» Work instruction: Set down all of the records exactly.

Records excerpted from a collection
□ □ □ □ □ □ □

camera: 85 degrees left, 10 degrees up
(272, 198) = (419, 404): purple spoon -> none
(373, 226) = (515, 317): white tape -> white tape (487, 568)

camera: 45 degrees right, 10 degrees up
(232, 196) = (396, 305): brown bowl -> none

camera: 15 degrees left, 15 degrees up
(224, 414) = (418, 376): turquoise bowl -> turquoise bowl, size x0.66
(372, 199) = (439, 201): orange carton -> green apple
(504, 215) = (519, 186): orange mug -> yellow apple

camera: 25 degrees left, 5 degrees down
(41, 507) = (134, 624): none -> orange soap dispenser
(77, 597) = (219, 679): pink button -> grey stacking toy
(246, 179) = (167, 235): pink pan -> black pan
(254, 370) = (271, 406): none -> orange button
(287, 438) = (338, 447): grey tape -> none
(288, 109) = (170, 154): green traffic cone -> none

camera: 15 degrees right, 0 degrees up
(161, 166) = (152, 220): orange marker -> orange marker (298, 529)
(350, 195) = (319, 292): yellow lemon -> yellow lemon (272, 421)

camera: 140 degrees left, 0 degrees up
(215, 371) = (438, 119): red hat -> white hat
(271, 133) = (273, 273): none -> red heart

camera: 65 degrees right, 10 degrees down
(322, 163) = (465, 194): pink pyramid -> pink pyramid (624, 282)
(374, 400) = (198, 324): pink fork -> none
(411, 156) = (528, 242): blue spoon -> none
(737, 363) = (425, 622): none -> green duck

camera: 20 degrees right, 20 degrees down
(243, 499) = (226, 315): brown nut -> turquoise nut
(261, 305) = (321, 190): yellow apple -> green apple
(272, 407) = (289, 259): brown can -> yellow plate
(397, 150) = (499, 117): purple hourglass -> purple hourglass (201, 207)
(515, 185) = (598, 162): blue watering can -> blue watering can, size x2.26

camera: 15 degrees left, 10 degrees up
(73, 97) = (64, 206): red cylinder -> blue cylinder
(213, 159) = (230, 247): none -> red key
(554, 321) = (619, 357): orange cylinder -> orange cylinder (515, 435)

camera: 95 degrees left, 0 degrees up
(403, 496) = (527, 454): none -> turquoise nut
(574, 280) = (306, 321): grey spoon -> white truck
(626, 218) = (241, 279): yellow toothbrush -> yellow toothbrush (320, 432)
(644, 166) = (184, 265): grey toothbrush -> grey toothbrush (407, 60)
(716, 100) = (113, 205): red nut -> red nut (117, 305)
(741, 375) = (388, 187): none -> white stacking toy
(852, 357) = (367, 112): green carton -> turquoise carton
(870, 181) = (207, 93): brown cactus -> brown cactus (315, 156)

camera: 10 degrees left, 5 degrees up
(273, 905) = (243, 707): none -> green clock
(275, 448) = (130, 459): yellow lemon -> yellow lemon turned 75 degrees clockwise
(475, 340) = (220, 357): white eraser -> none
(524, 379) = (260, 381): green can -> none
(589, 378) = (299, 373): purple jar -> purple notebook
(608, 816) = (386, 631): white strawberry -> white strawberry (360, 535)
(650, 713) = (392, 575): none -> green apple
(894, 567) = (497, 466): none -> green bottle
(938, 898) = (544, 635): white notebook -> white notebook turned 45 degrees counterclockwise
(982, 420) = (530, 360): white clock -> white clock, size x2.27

□ □ □ □ □ □ □

» Solved exercise:
camera: 85 degrees left, 10 degrees up
(272, 198) = (419, 404): purple spoon -> none
(373, 226) = (515, 317): white tape -> white tape (487, 568)

camera: 45 degrees right, 10 degrees up
(232, 196) = (396, 305): brown bowl -> none

camera: 15 degrees left, 15 degrees up
(224, 414) = (418, 376): turquoise bowl -> turquoise bowl, size x0.66
(372, 199) = (439, 201): orange carton -> green apple
(504, 215) = (519, 186): orange mug -> yellow apple

camera: 25 degrees left, 5 degrees down
(41, 507) = (134, 624): none -> orange soap dispenser
(77, 597) = (219, 679): pink button -> grey stacking toy
(246, 179) = (167, 235): pink pan -> black pan
(254, 370) = (271, 406): none -> orange button
(287, 438) = (338, 447): grey tape -> none
(288, 109) = (170, 154): green traffic cone -> none

camera: 15 degrees right, 0 degrees up
(161, 166) = (152, 220): orange marker -> orange marker (298, 529)
(350, 195) = (319, 292): yellow lemon -> yellow lemon (272, 421)

camera: 140 degrees left, 0 degrees up
(215, 371) = (438, 119): red hat -> white hat
(271, 133) = (273, 273): none -> red heart

camera: 65 degrees right, 10 degrees down
(322, 163) = (465, 194): pink pyramid -> pink pyramid (624, 282)
(374, 400) = (198, 324): pink fork -> none
(411, 156) = (528, 242): blue spoon -> none
(737, 363) = (425, 622): none -> green duck

camera: 20 degrees right, 20 degrees down
(243, 499) = (226, 315): brown nut -> turquoise nut
(261, 305) = (321, 190): yellow apple -> green apple
(272, 407) = (289, 259): brown can -> yellow plate
(397, 150) = (499, 117): purple hourglass -> purple hourglass (201, 207)
(515, 185) = (598, 162): blue watering can -> blue watering can, size x2.26

camera: 15 degrees left, 10 degrees up
(73, 97) = (64, 206): red cylinder -> blue cylinder
(213, 159) = (230, 247): none -> red key
(554, 321) = (619, 357): orange cylinder -> orange cylinder (515, 435)

camera: 95 degrees left, 0 degrees up
(403, 496) = (527, 454): none -> turquoise nut
(574, 280) = (306, 321): grey spoon -> white truck
(626, 218) = (241, 279): yellow toothbrush -> yellow toothbrush (320, 432)
(644, 166) = (184, 265): grey toothbrush -> grey toothbrush (407, 60)
(716, 100) = (113, 205): red nut -> red nut (117, 305)
(741, 375) = (388, 187): none -> white stacking toy
(852, 357) = (367, 112): green carton -> turquoise carton
(870, 181) = (207, 93): brown cactus -> brown cactus (315, 156)

camera: 10 degrees left, 5 degrees up
(273, 905) = (243, 707): none -> green clock
(275, 448) = (130, 459): yellow lemon -> yellow lemon turned 75 degrees clockwise
(475, 340) = (220, 357): white eraser -> none
(524, 379) = (260, 381): green can -> none
(589, 378) = (299, 373): purple jar -> purple notebook
(608, 816) = (386, 631): white strawberry -> white strawberry (360, 535)
(650, 713) = (392, 575): none -> green apple
(894, 567) = (497, 466): none -> green bottle
(938, 898) = (544, 635): white notebook -> white notebook turned 45 degrees counterclockwise
(982, 420) = (530, 360): white clock -> white clock, size x2.27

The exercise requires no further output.